Instructions for the task: Could you restate the data word for word?

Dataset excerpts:

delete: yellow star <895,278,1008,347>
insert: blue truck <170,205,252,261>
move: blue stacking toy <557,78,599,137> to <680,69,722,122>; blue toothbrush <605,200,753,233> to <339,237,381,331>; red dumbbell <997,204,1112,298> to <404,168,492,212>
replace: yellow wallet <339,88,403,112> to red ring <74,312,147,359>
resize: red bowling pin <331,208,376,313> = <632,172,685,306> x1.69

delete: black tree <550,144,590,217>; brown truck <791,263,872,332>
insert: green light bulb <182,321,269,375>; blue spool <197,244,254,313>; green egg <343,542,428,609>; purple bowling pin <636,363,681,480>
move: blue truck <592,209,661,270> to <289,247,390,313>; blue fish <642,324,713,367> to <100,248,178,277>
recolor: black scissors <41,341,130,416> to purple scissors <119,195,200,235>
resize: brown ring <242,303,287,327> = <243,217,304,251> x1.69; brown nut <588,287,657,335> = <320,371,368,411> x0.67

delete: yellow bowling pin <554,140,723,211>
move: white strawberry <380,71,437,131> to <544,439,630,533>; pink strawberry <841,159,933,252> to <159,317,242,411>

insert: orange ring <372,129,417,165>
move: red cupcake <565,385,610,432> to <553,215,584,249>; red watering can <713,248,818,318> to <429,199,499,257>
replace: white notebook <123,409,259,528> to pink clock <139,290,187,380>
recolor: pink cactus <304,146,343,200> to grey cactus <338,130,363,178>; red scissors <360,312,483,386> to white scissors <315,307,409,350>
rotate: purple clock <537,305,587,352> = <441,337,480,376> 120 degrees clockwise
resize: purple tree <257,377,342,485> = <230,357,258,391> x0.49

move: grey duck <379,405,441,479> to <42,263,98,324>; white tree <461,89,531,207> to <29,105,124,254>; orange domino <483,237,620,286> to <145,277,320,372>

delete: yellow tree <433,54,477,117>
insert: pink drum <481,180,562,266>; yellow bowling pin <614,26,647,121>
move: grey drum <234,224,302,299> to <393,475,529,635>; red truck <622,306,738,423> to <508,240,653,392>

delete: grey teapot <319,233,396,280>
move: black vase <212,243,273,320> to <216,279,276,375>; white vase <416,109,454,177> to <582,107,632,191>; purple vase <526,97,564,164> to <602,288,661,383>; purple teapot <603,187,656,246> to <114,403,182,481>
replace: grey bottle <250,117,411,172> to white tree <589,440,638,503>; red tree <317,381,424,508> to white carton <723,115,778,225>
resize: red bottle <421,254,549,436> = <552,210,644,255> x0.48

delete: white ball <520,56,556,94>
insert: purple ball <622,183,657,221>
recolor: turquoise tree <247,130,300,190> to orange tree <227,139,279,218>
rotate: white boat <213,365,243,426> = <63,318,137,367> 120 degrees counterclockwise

Answer section:
delete: yellow star <895,278,1008,347>
insert: blue truck <170,205,252,261>
move: blue stacking toy <557,78,599,137> to <680,69,722,122>; blue toothbrush <605,200,753,233> to <339,237,381,331>; red dumbbell <997,204,1112,298> to <404,168,492,212>
replace: yellow wallet <339,88,403,112> to red ring <74,312,147,359>
resize: red bowling pin <331,208,376,313> = <632,172,685,306> x1.69

delete: black tree <550,144,590,217>; brown truck <791,263,872,332>
insert: green light bulb <182,321,269,375>; blue spool <197,244,254,313>; green egg <343,542,428,609>; purple bowling pin <636,363,681,480>
move: blue truck <592,209,661,270> to <289,247,390,313>; blue fish <642,324,713,367> to <100,248,178,277>
recolor: black scissors <41,341,130,416> to purple scissors <119,195,200,235>
resize: brown ring <242,303,287,327> = <243,217,304,251> x1.69; brown nut <588,287,657,335> = <320,371,368,411> x0.67

delete: yellow bowling pin <554,140,723,211>
move: white strawberry <380,71,437,131> to <544,439,630,533>; pink strawberry <841,159,933,252> to <159,317,242,411>

insert: orange ring <372,129,417,165>
move: red cupcake <565,385,610,432> to <553,215,584,249>; red watering can <713,248,818,318> to <429,199,499,257>
replace: white notebook <123,409,259,528> to pink clock <139,290,187,380>
recolor: pink cactus <304,146,343,200> to grey cactus <338,130,363,178>; red scissors <360,312,483,386> to white scissors <315,307,409,350>
rotate: purple clock <537,305,587,352> = <441,337,480,376> 120 degrees clockwise
resize: purple tree <257,377,342,485> = <230,357,258,391> x0.49

move: grey duck <379,405,441,479> to <42,263,98,324>; white tree <461,89,531,207> to <29,105,124,254>; orange domino <483,237,620,286> to <145,277,320,372>

delete: yellow tree <433,54,477,117>
insert: pink drum <481,180,562,266>; yellow bowling pin <614,26,647,121>
move: grey drum <234,224,302,299> to <393,475,529,635>; red truck <622,306,738,423> to <508,240,653,392>

delete: grey teapot <319,233,396,280>
move: black vase <212,243,273,320> to <216,279,276,375>; white vase <416,109,454,177> to <582,107,632,191>; purple vase <526,97,564,164> to <602,288,661,383>; purple teapot <603,187,656,246> to <114,403,182,481>
replace: grey bottle <250,117,411,172> to white tree <589,440,638,503>; red tree <317,381,424,508> to white carton <723,115,778,225>
resize: red bottle <421,254,549,436> = <552,210,644,255> x0.48

delete: white ball <520,56,556,94>
insert: purple ball <622,183,657,221>
recolor: turquoise tree <247,130,300,190> to orange tree <227,139,279,218>
rotate: white boat <213,365,243,426> = <63,318,137,367> 120 degrees counterclockwise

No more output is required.